Requirements
Copy every line of text in the data below word for word, keeping the order. Leave the pictures out of your answer.

** Start of Given entries **

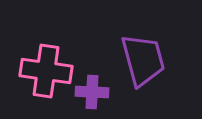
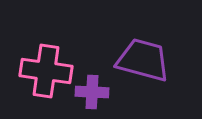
purple trapezoid: rotated 60 degrees counterclockwise
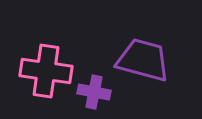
purple cross: moved 2 px right; rotated 8 degrees clockwise
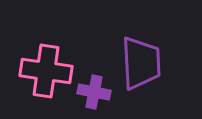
purple trapezoid: moved 2 px left, 3 px down; rotated 72 degrees clockwise
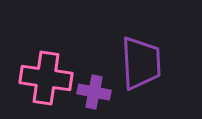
pink cross: moved 7 px down
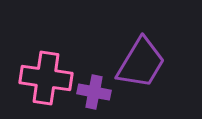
purple trapezoid: rotated 34 degrees clockwise
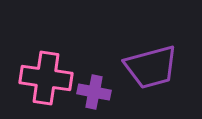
purple trapezoid: moved 10 px right, 4 px down; rotated 44 degrees clockwise
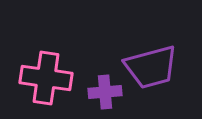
purple cross: moved 11 px right; rotated 16 degrees counterclockwise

** End of Given entries **

Completed exercise
purple trapezoid: rotated 60 degrees counterclockwise
purple cross: moved 2 px right; rotated 8 degrees clockwise
purple trapezoid: moved 2 px left, 3 px down; rotated 72 degrees clockwise
pink cross: moved 7 px down
purple trapezoid: rotated 34 degrees clockwise
purple trapezoid: moved 10 px right, 4 px down; rotated 44 degrees clockwise
purple cross: moved 11 px right; rotated 16 degrees counterclockwise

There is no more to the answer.